Instructions to follow: Present every line of the items below as a numbered list, skipping blank lines. Leave the picture markers out of your answer.

Records excerpted from a collection:
◆ ◆ ◆ ◆ ◆

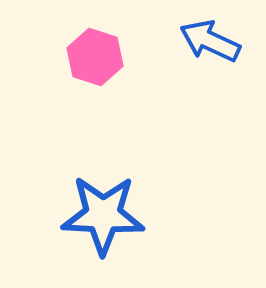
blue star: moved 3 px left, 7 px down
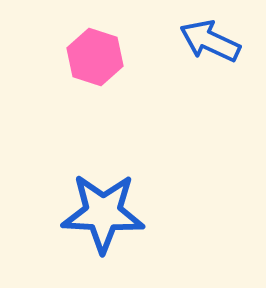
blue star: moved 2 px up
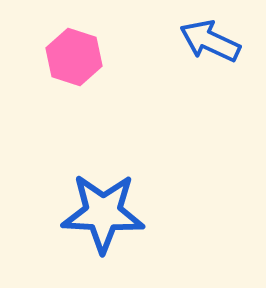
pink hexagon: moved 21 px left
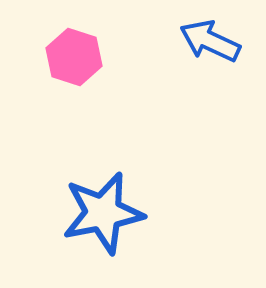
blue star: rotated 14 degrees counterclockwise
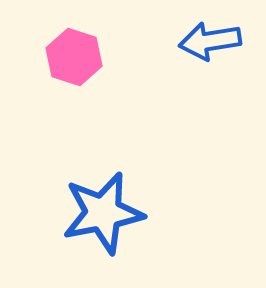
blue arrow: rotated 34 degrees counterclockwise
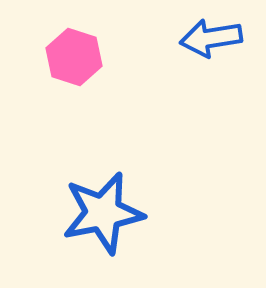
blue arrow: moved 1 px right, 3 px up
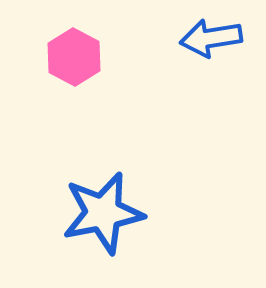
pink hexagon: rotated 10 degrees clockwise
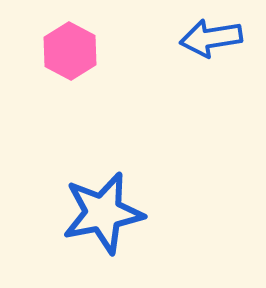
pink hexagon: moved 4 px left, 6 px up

◆ ◆ ◆ ◆ ◆

Written response:
1. blue star: moved 3 px left, 7 px down
2. blue star: moved 2 px up
3. pink hexagon: moved 21 px left
4. blue star: rotated 14 degrees counterclockwise
5. blue arrow: rotated 34 degrees counterclockwise
6. blue arrow: moved 1 px right, 3 px up
7. pink hexagon: rotated 10 degrees clockwise
8. pink hexagon: moved 4 px left, 6 px up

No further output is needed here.